**TO DO:**
Report every line in the records below that contains the string "TupletNumber", copying each such line in full.
-- BEGIN --
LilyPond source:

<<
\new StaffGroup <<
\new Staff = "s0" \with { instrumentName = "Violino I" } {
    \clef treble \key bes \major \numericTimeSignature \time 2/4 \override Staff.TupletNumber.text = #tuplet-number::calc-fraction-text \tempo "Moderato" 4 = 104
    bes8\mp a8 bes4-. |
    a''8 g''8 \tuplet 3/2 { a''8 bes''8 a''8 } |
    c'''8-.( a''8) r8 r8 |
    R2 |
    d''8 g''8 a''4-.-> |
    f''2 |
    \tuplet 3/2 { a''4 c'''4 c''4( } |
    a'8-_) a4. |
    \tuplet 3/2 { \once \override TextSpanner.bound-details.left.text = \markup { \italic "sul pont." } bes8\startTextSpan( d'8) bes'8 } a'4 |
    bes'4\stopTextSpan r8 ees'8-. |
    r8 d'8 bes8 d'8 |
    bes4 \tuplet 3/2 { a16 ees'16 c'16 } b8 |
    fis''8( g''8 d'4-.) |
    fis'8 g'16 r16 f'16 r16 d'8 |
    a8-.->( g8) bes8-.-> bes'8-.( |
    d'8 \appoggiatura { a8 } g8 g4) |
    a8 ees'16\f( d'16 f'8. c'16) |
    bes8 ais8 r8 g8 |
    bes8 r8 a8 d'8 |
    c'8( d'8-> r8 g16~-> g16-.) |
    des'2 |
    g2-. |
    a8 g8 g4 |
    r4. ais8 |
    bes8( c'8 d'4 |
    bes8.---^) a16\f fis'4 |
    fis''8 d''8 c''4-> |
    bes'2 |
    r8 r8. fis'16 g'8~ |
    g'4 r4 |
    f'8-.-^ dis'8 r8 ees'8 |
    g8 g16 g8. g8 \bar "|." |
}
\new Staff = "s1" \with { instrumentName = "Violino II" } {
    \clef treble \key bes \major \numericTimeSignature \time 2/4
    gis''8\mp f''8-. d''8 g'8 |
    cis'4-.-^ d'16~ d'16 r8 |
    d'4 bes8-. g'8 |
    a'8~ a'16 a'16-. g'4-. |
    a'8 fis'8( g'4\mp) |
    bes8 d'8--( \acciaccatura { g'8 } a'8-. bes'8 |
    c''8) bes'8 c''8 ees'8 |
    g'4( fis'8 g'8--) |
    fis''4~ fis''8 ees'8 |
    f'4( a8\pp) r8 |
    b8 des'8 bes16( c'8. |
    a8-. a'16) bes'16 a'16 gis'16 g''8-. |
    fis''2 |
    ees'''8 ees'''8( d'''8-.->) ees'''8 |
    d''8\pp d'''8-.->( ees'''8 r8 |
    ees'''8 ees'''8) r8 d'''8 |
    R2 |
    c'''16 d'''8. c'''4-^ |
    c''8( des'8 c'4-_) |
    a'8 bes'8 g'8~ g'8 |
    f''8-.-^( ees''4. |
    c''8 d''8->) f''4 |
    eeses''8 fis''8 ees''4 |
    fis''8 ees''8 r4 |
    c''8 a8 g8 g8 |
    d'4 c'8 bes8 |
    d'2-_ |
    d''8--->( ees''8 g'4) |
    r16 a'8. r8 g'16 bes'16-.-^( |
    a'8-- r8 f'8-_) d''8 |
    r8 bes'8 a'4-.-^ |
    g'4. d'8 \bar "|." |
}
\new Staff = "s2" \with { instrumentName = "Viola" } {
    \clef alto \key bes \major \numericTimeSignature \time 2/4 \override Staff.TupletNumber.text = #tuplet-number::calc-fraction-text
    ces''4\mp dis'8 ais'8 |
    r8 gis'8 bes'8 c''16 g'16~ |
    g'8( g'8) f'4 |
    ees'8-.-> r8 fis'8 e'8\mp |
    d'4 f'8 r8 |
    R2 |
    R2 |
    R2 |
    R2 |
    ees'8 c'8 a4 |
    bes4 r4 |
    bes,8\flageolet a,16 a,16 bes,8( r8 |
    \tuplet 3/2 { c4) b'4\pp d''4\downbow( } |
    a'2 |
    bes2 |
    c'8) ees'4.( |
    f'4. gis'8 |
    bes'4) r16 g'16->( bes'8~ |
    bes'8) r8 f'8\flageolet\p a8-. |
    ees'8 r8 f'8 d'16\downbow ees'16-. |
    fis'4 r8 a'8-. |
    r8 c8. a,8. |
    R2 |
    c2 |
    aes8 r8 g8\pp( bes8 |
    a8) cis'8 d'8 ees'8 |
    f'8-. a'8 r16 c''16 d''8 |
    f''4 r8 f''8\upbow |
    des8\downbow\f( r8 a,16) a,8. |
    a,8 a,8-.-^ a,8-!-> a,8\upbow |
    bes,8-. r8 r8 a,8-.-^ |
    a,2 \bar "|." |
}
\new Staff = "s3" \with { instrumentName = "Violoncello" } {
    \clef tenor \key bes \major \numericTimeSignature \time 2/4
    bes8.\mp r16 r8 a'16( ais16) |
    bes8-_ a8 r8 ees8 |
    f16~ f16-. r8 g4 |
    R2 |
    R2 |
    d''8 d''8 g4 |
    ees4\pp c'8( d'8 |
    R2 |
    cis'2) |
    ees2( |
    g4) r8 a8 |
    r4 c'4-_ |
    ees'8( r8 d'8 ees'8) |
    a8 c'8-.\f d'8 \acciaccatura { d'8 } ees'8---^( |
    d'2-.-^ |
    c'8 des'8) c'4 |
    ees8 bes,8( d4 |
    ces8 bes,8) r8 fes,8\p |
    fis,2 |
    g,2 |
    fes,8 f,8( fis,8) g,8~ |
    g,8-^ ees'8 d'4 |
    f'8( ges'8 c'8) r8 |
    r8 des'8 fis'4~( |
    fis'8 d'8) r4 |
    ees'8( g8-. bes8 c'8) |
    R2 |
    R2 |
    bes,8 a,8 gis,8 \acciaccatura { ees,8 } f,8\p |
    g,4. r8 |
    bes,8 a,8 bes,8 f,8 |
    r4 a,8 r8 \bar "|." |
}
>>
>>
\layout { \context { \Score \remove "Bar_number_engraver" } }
-- END --
**COMPLETE OUTPUT:**
    \clef treble \key bes \major \numericTimeSignature \time 2/4 \override Staff.TupletNumber.text = #tuplet-number::calc-fraction-text \tempo "Moderato" 4 = 104
    \clef alto \key bes \major \numericTimeSignature \time 2/4 \override Staff.TupletNumber.text = #tuplet-number::calc-fraction-text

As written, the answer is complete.